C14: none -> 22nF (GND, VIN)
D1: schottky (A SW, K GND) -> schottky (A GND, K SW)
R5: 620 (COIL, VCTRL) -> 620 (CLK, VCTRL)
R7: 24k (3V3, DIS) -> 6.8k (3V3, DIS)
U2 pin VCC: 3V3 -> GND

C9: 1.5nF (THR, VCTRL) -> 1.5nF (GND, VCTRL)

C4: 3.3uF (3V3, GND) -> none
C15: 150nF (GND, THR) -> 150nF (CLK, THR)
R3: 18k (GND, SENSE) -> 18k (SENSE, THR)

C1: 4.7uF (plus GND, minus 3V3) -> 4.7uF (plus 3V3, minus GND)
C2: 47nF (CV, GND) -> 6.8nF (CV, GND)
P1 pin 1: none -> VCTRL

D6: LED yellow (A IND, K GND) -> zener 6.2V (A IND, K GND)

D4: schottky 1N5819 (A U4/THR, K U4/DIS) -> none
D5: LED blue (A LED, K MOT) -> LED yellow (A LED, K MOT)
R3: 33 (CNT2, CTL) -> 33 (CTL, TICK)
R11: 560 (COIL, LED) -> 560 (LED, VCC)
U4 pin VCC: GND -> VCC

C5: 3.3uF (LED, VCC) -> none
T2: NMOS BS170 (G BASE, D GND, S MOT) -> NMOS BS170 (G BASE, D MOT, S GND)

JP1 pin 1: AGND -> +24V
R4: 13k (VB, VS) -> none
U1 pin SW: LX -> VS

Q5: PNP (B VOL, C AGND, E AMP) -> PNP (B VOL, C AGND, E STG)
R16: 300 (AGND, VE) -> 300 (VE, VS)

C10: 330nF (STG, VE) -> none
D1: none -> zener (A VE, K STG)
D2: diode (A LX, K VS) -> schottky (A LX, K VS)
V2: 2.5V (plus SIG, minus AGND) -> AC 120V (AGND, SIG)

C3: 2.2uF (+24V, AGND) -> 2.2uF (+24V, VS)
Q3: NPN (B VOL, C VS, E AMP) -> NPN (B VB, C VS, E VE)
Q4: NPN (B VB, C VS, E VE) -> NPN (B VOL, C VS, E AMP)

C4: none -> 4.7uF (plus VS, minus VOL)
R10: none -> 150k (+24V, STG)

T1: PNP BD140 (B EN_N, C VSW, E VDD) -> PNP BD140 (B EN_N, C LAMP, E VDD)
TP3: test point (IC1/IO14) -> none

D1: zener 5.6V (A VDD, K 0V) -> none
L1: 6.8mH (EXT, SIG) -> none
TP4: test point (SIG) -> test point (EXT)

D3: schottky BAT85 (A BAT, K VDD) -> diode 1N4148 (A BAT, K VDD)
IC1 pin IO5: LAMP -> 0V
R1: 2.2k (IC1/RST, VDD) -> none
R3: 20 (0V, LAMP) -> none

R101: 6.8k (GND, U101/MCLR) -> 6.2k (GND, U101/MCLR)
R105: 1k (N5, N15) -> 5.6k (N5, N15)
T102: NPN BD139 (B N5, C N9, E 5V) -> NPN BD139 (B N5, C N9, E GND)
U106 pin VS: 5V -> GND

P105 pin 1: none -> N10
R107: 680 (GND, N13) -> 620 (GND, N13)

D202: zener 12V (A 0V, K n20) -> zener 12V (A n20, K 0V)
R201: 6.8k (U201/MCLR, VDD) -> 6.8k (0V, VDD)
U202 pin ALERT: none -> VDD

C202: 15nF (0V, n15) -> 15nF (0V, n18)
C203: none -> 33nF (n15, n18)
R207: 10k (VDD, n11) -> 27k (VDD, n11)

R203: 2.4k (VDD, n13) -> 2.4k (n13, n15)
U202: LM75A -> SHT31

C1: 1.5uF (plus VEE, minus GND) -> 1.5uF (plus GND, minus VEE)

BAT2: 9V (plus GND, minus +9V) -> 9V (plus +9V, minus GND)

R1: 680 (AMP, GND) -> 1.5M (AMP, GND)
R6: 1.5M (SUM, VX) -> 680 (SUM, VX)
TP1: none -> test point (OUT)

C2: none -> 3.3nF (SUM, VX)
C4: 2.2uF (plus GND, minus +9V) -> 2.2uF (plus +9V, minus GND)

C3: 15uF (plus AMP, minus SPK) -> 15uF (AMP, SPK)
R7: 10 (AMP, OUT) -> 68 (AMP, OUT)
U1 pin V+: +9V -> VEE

==============================

Scan the entries above for the word "VCTRL" and collect each line holding it.

Written solution:
R5: 620 (COIL, VCTRL) -> 620 (CLK, VCTRL)
C9: 1.5nF (THR, VCTRL) -> 1.5nF (GND, VCTRL)
P1 pin 1: none -> VCTRL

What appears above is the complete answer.